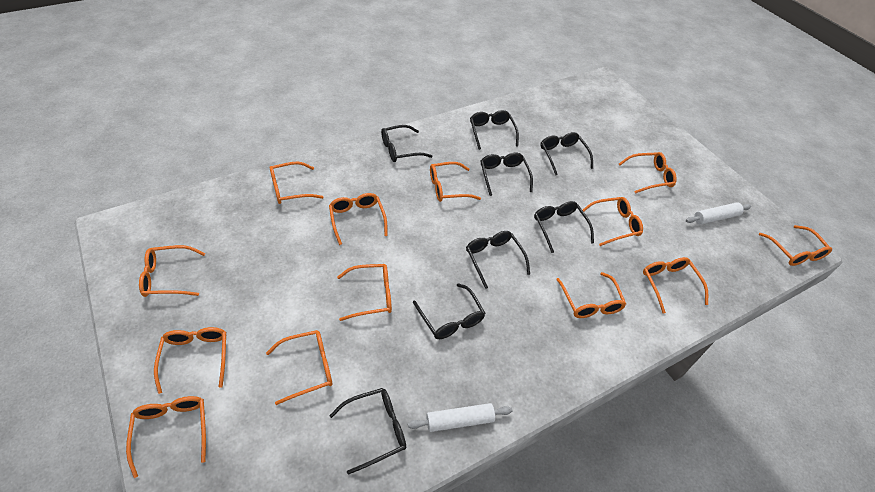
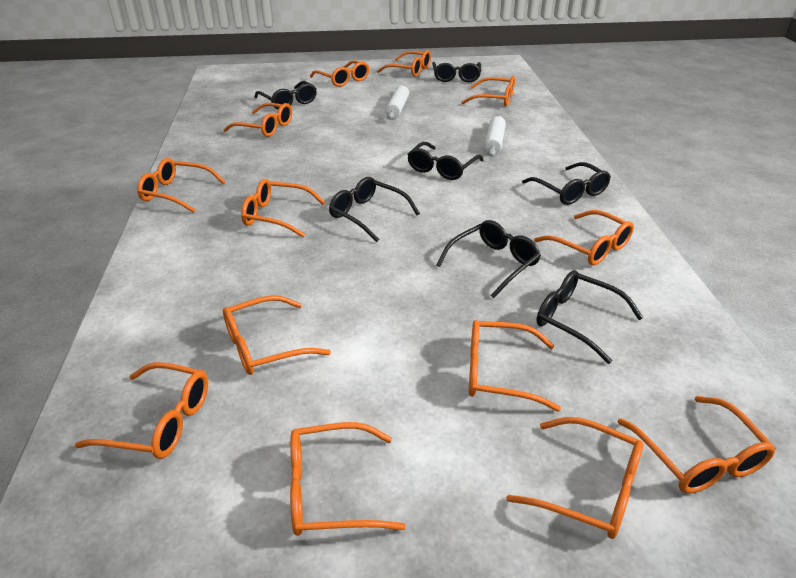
black glasses: 8 -> 7

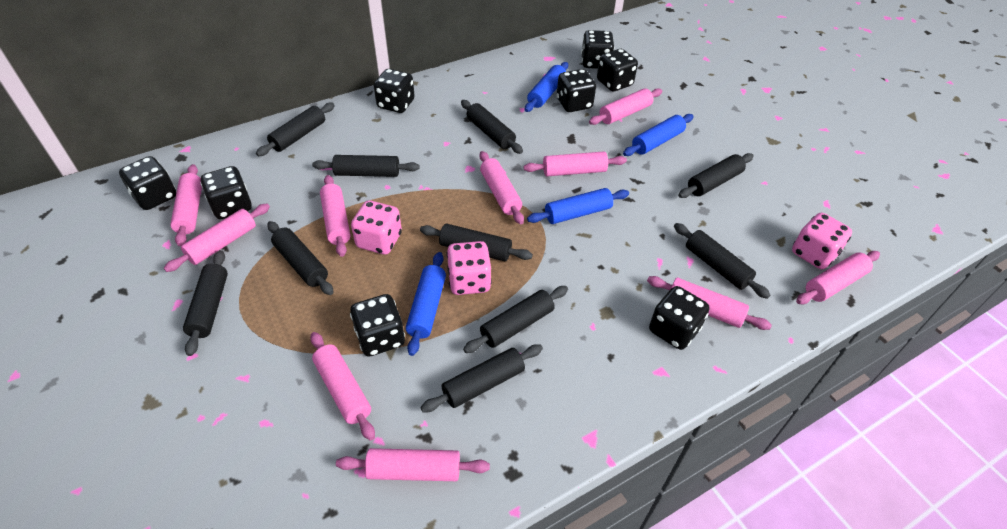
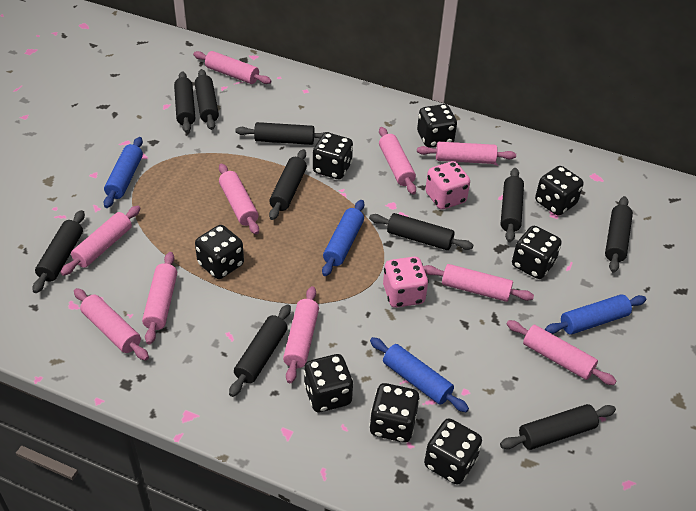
pink dice: 3 -> 2

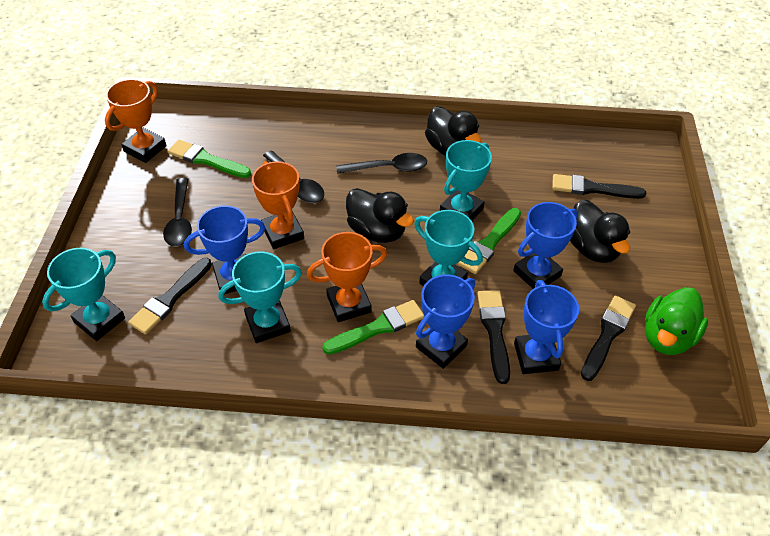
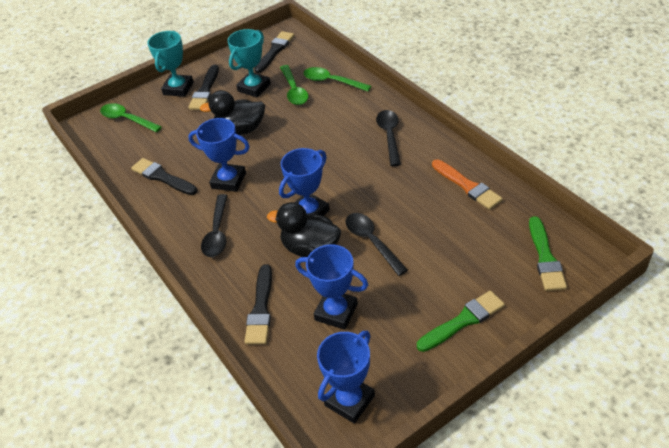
black duck: 3 -> 2
green brush: 3 -> 2
green duck: 1 -> 0
green spoon: 0 -> 3
orange brush: 0 -> 1
orange trophy: 3 -> 0
turquoise trophy: 4 -> 2

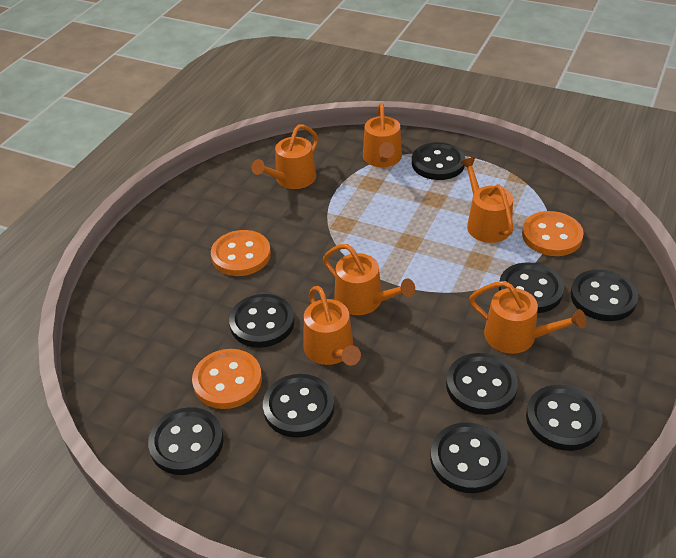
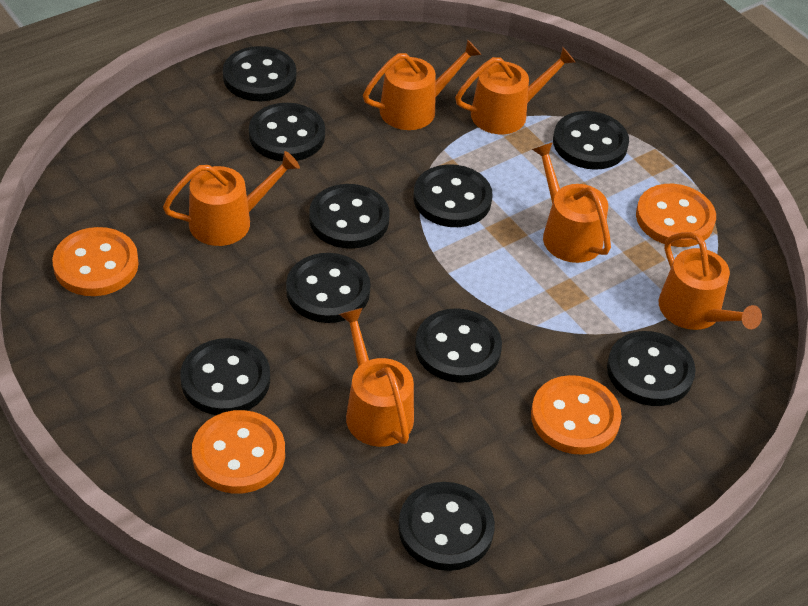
black button: 9 -> 10
orange button: 3 -> 4

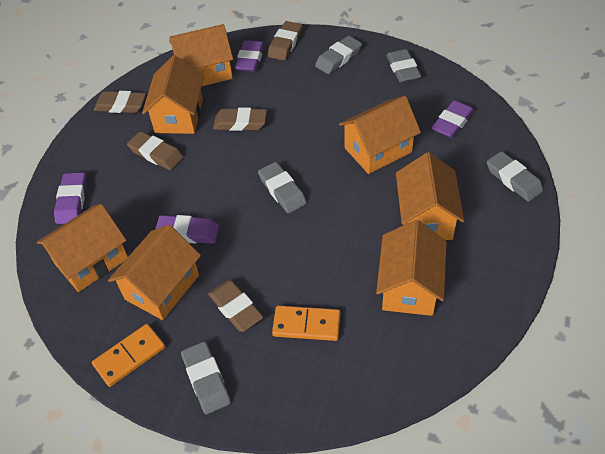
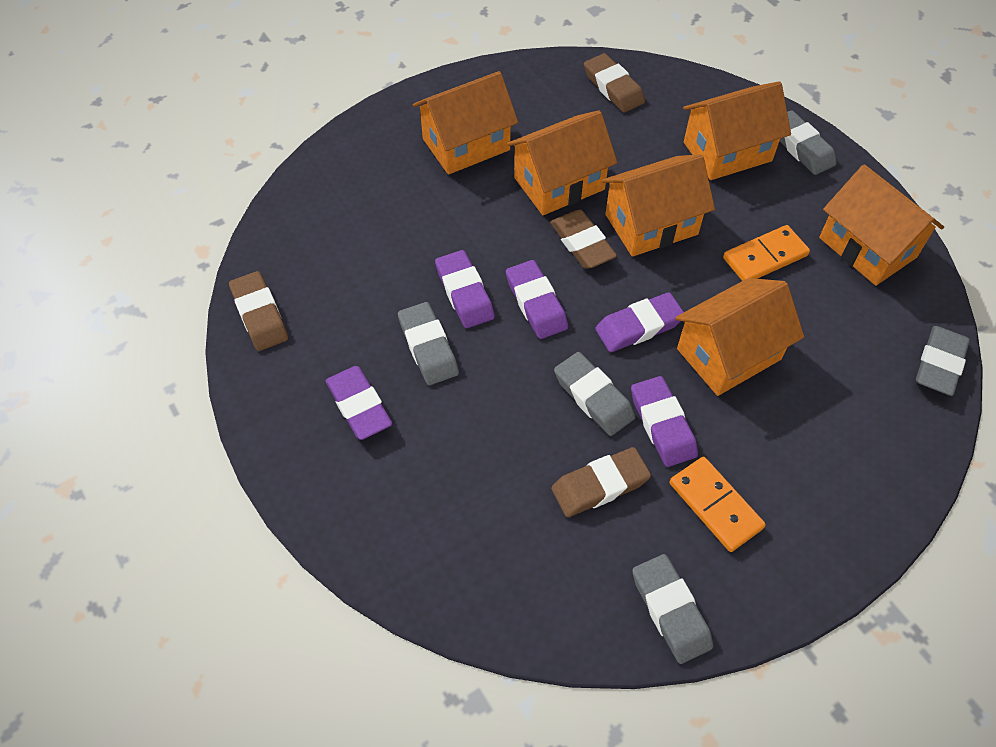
brown eraser: 5 -> 4
orange house: 7 -> 6
purple eraser: 4 -> 5

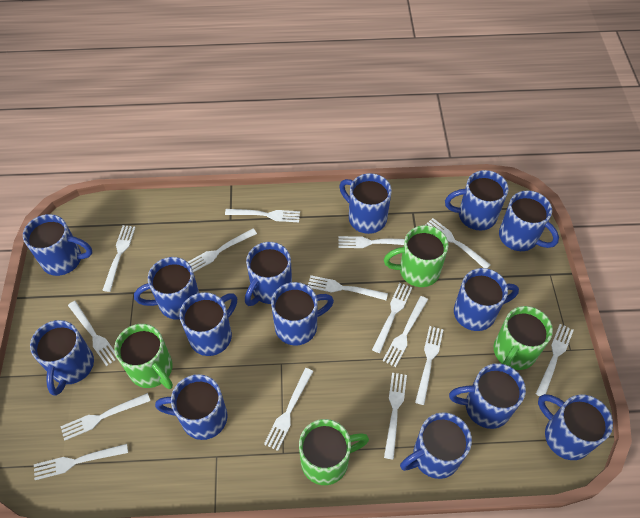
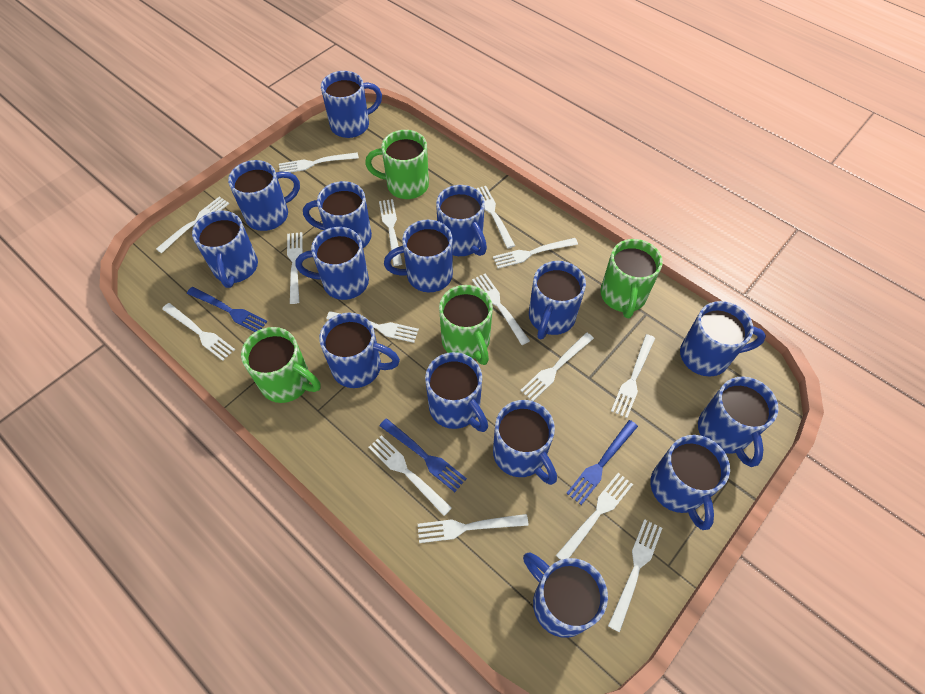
blue fork: 0 -> 3
blue mug: 14 -> 15

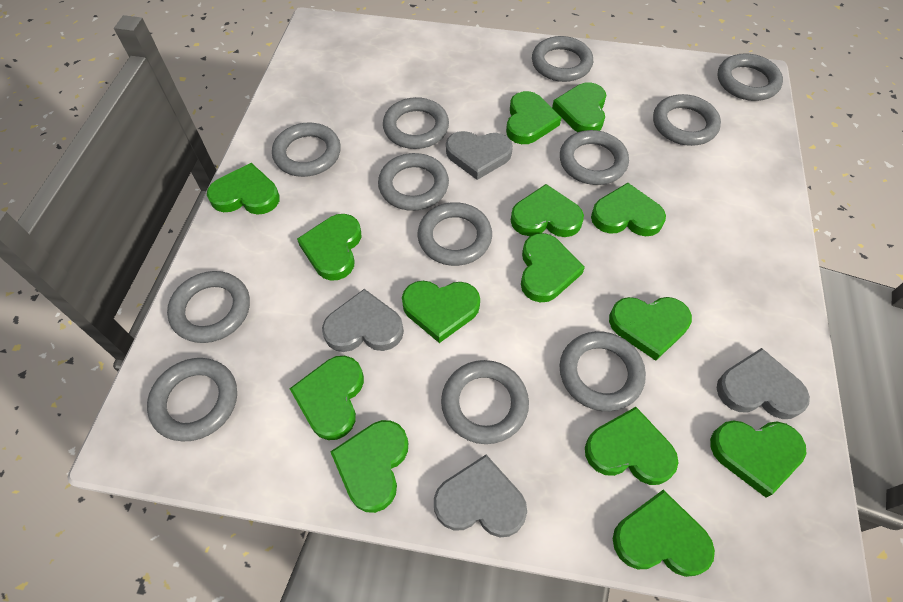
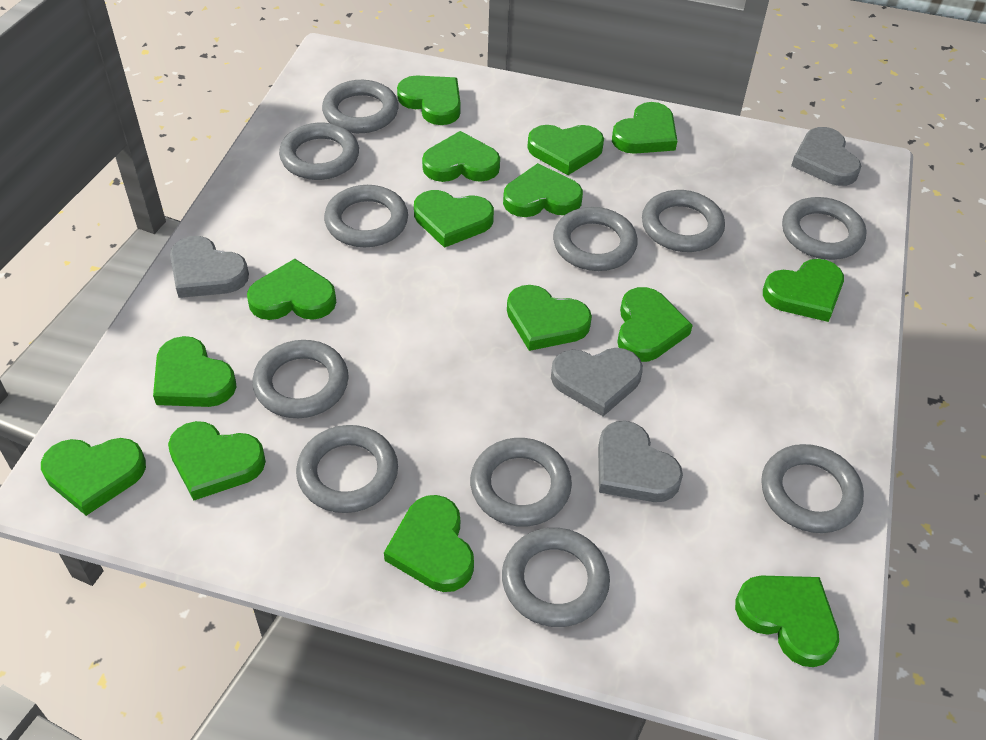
green heart: 14 -> 15
grey ring: 12 -> 11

┄┄┄┄┄┄┄┄┄┄

Repeat verbatim the lines from the one holding "pink dice: 3 -> 2" through the end of the listing above, both ends included, but not the pictures.

**Answer to the exercise**:
pink dice: 3 -> 2

black duck: 3 -> 2
green brush: 3 -> 2
green duck: 1 -> 0
green spoon: 0 -> 3
orange brush: 0 -> 1
orange trophy: 3 -> 0
turquoise trophy: 4 -> 2

black button: 9 -> 10
orange button: 3 -> 4

brown eraser: 5 -> 4
orange house: 7 -> 6
purple eraser: 4 -> 5

blue fork: 0 -> 3
blue mug: 14 -> 15

green heart: 14 -> 15
grey ring: 12 -> 11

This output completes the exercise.